WHAT THE TASK ASKS ▸
Copy the listing below word for word, beginning at its start and stopping after the line that contains "current setup compliant?". Leave the pictures out of your copy.

DATASET CONTENT ▸

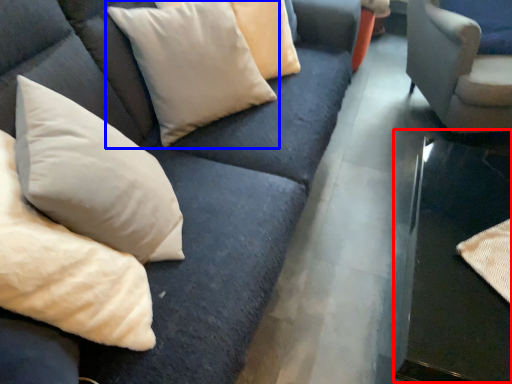
Question: Among these objects, which one is farthest to the camera, table (highlighted by a red box) or pillow (highlighted by a blue box)?

Choices:
 (A) table
 (B) pillow

Answer: (B)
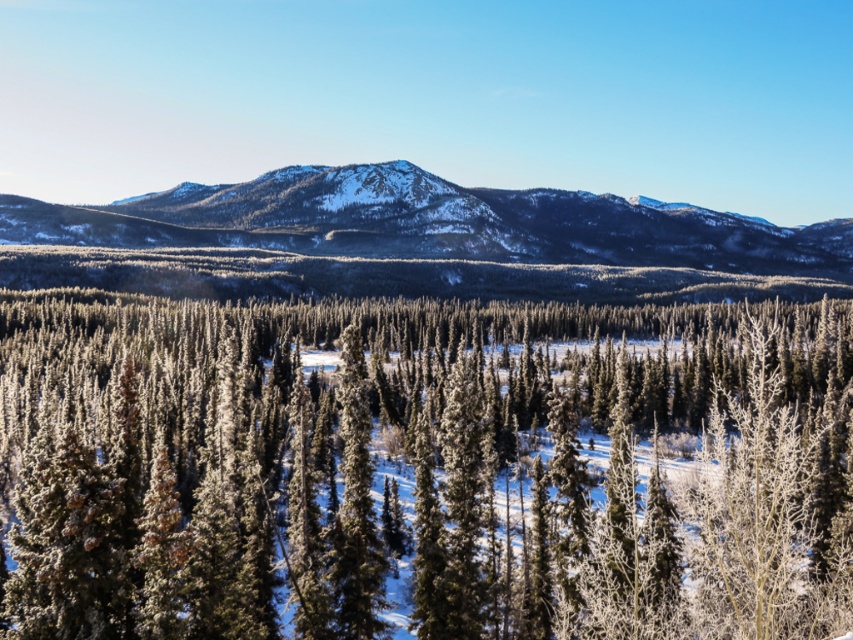
You are standing at the point marked by coordinates point (x=422, y=468) in the winter forest. Looking around, you notice a snowdrift to your immediate left and a small pine tree to your right. Which direction should you walk to reach the snowdrift?

Since the snowdrift is to your immediate left, you should walk to your left to reach it.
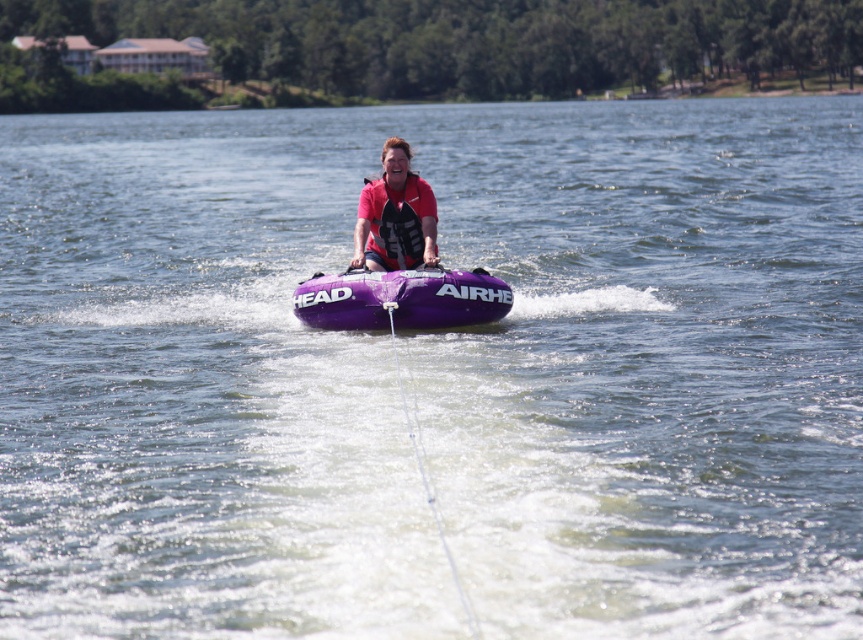
You are a safety inspector checking the water tubing equipment. You notice the purple inflatable tube at center and the matte red life vest at center. According to safety regulations, the life vest must be at least as wide as the tube to ensure proper buoyancy. Is the current setup compliant?

The purple inflatable tube at center has a larger width than the matte red life vest at center, so the life vest is narrower than required. This setup does not comply with safety regulations because the life vest must be at least as wide as the tube for proper buoyancy.

You are a safety inspector checking the water tubing equipment. You notice the purple inflatable tube at center and the matte red life vest at center. Which equipment is bigger in size?

The purple inflatable tube at center is larger in size than the matte red life vest at center.

You are a safety inspector checking the water tubing setup. The purple inflatable tube at center and the matte red life vest at center are both essential for safety. According to safety regulations, the life vest must be positioned above the tube to ensure easy access. Is the current arrangement compliant with safety standards?

The purple inflatable tube at center is below the matte red life vest at center, so the current arrangement is compliant with safety standards because the life vest is positioned above the tube as required.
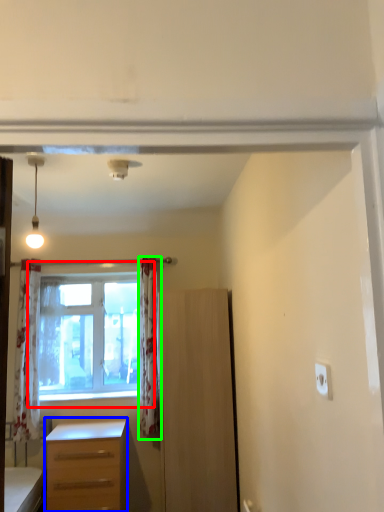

WRITTEN SOLUTION ▸
Question: Among these objects, which one is farthest to the camera, table (highlighted by a red box) or pillow (highlighted by a blue box)?

Choices:
 (A) table
 (B) pillow

Answer: (B)
You are standing at the point marked by coordinates point (x=422, y=468) in the winter forest. Looking around, you notice a snowdrift to your immediate left and a small pine tree to your right. Which direction should you walk to reach the snowdrift?

Since the snowdrift is to your immediate left, you should walk to your left to reach it.
You are a safety inspector checking the water tubing equipment. You notice the purple inflatable tube at center and the matte red life vest at center. According to safety regulations, the life vest must be at least as wide as the tube to ensure proper buoyancy. Is the current setup compliant?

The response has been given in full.